# Difference listings

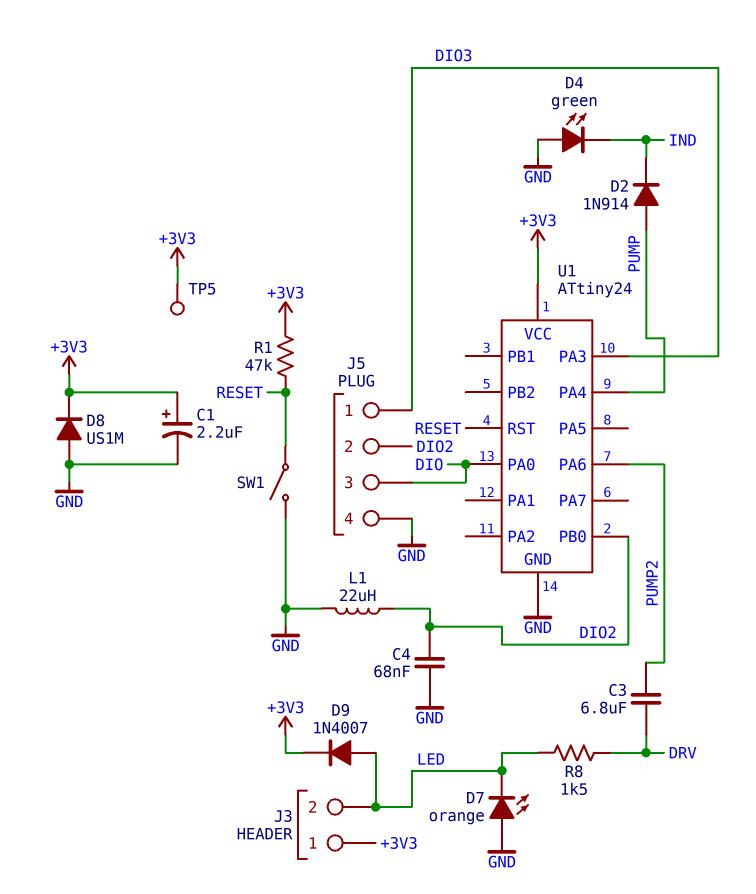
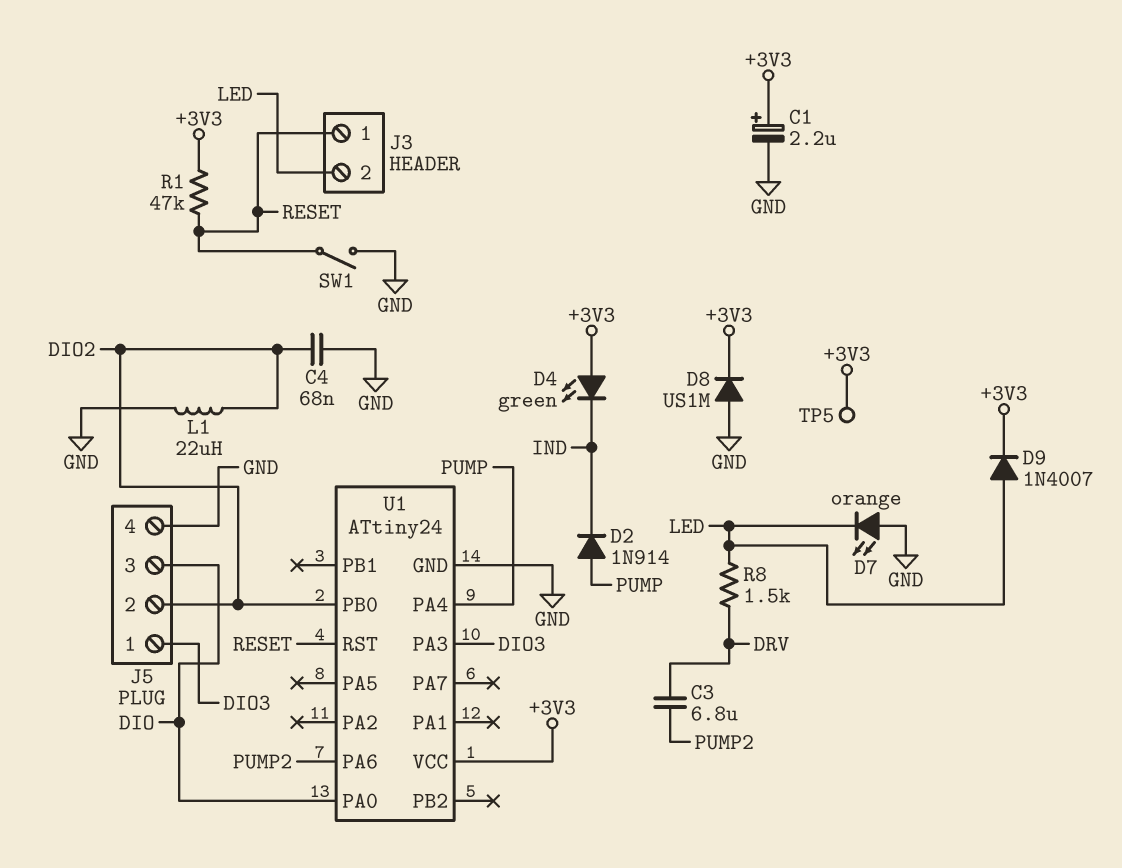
D4: LED green (A GND, K IND) -> LED green (A +3V3, K IND)
J3 pin 1: +3V3 -> RESET

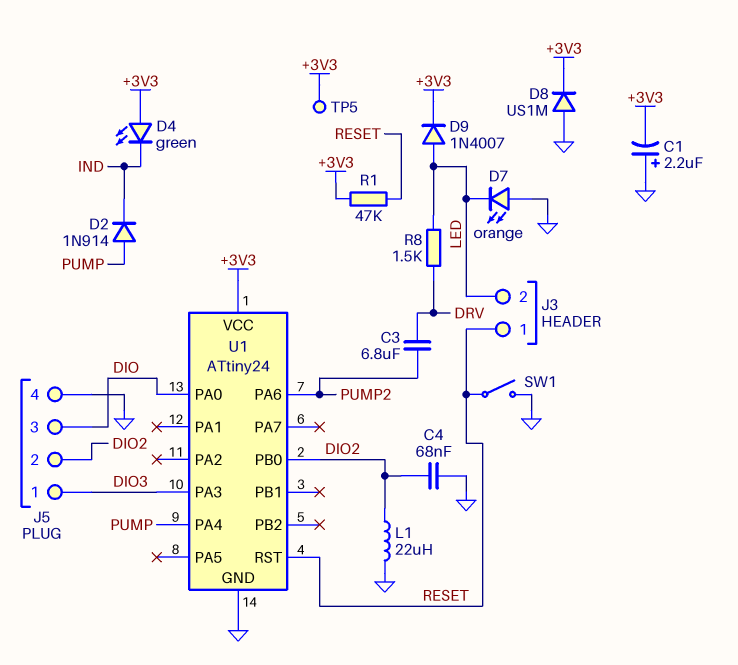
C1: 2.2uF (plus +3V3, minus GND) -> 2.2uF (plus GND, minus +3V3)

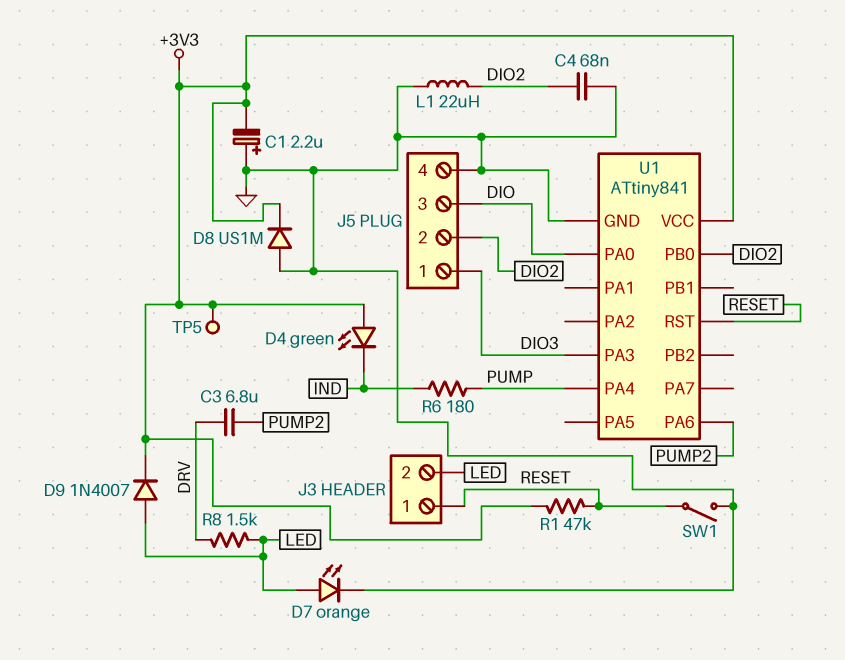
D2: diode 1N914 (A PUMP, K IND) -> none
D7: LED orange (A GND, K LED) -> LED orange (A LED, K GND)
R6: none -> 180 (IND, PUMP)
U1: ATtiny24 -> ATtiny841

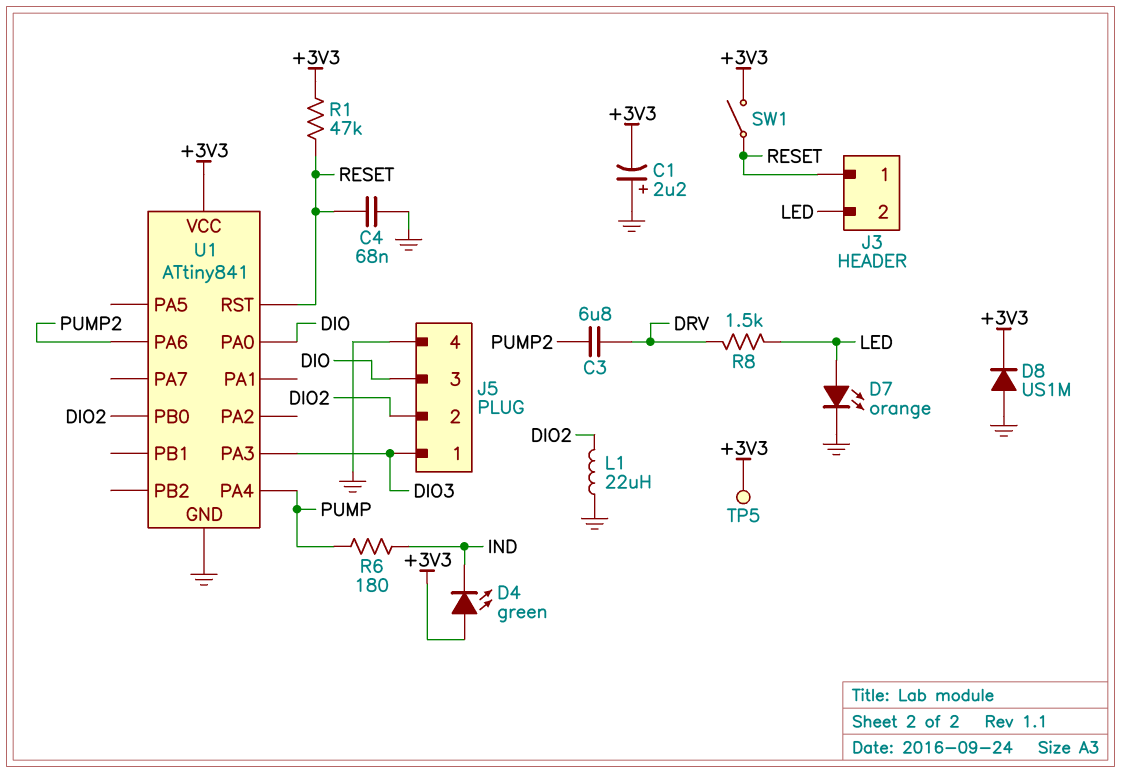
C4: 68nF (DIO2, GND) -> 68nF (GND, RESET)
D9: diode 1N4007 (A LED, K +3V3) -> none
SW1: switch (GND, RESET) -> switch (+3V3, RESET)

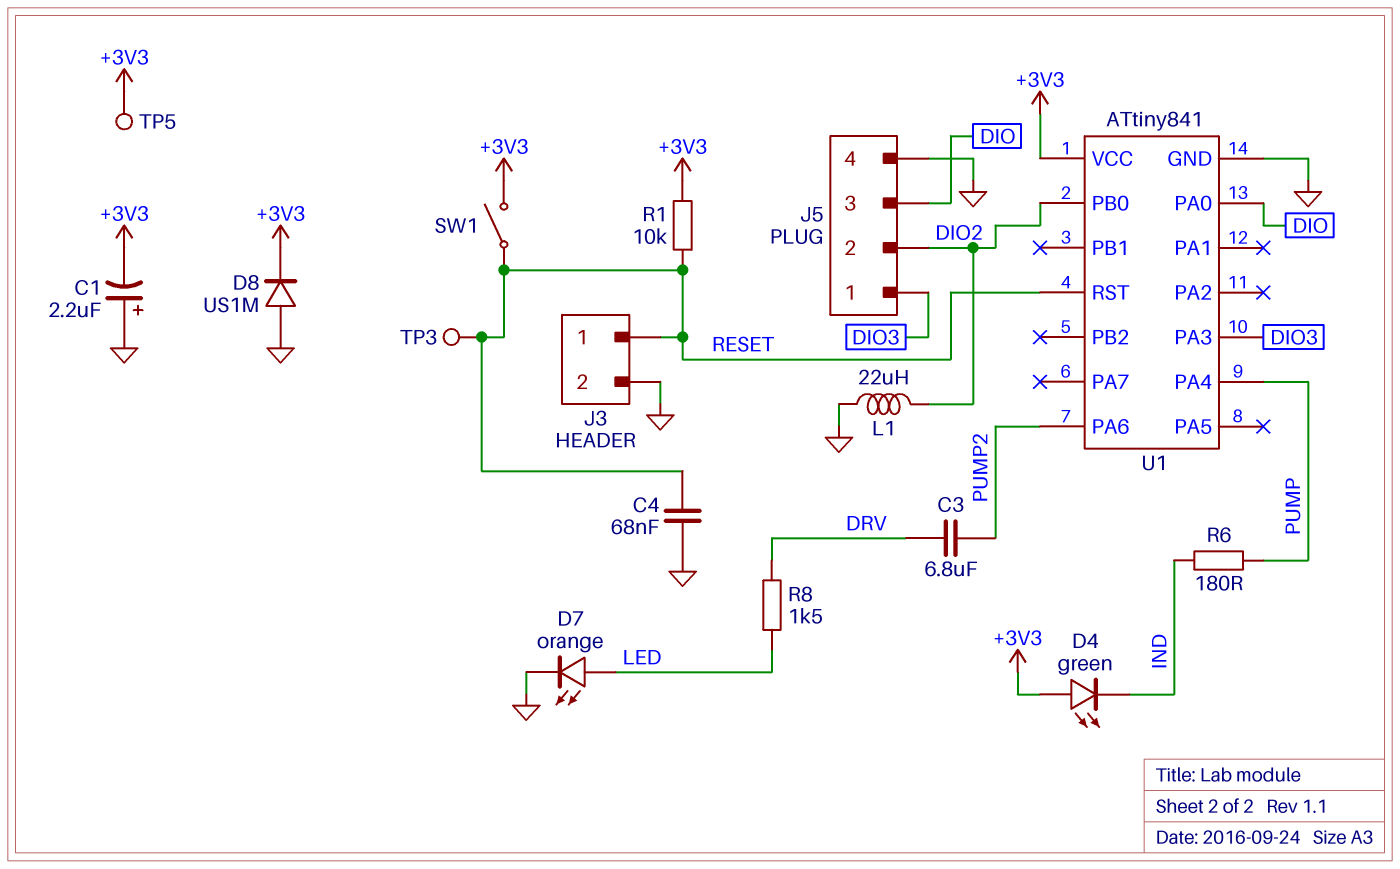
J3 pin 2: LED -> GND
R1: 47k (+3V3, RESET) -> 10k (+3V3, RESET)
TP3: none -> test point (RESET)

# ABOUT THIS TASK
Repeat the entries faithfully. Any picture gets left out.

# THE ANSWER
D4: LED green (A GND, K IND) -> LED green (A +3V3, K IND)
J3 pin 1: +3V3 -> RESET

C1: 2.2uF (plus +3V3, minus GND) -> 2.2uF (plus GND, minus +3V3)

D2: diode 1N914 (A PUMP, K IND) -> none
D7: LED orange (A GND, K LED) -> LED orange (A LED, K GND)
R6: none -> 180 (IND, PUMP)
U1: ATtiny24 -> ATtiny841

C4: 68nF (DIO2, GND) -> 68nF (GND, RESET)
D9: diode 1N4007 (A LED, K +3V3) -> none
SW1: switch (GND, RESET) -> switch (+3V3, RESET)

J3 pin 2: LED -> GND
R1: 47k (+3V3, RESET) -> 10k (+3V3, RESET)
TP3: none -> test point (RESET)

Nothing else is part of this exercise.